DATASET CONTENT

--------------------------------------------------

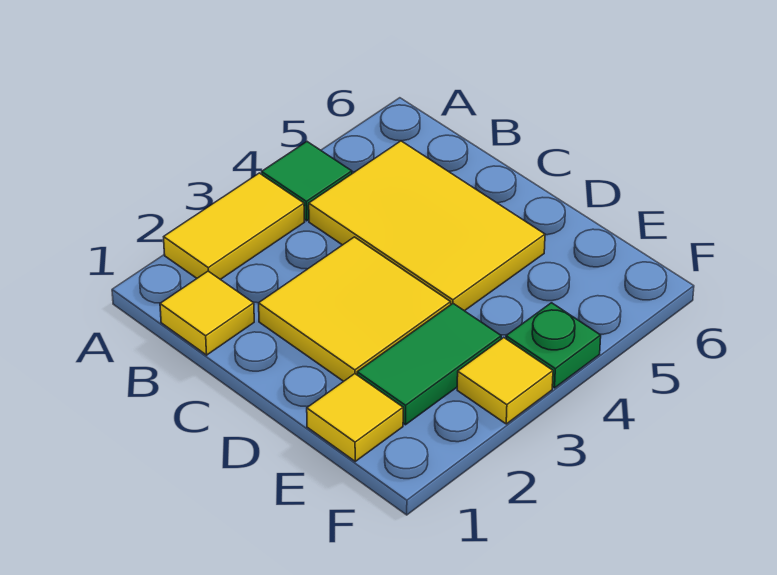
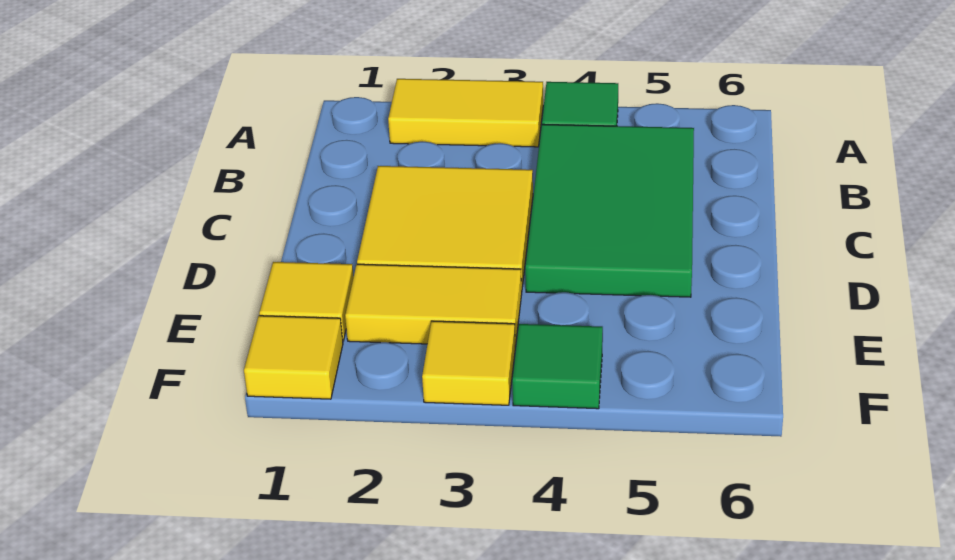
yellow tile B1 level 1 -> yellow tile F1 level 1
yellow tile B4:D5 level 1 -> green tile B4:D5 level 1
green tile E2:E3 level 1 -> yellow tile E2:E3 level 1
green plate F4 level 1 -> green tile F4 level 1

--------------------------------------------------

BRIEF
An exact reproduction of the data is required, with pictures excluded.

RESPONSE TO THIS TASK
yellow tile B1 level 1 -> yellow tile F1 level 1
yellow tile B4:D5 level 1 -> green tile B4:D5 level 1
green tile E2:E3 level 1 -> yellow tile E2:E3 level 1
green plate F4 level 1 -> green tile F4 level 1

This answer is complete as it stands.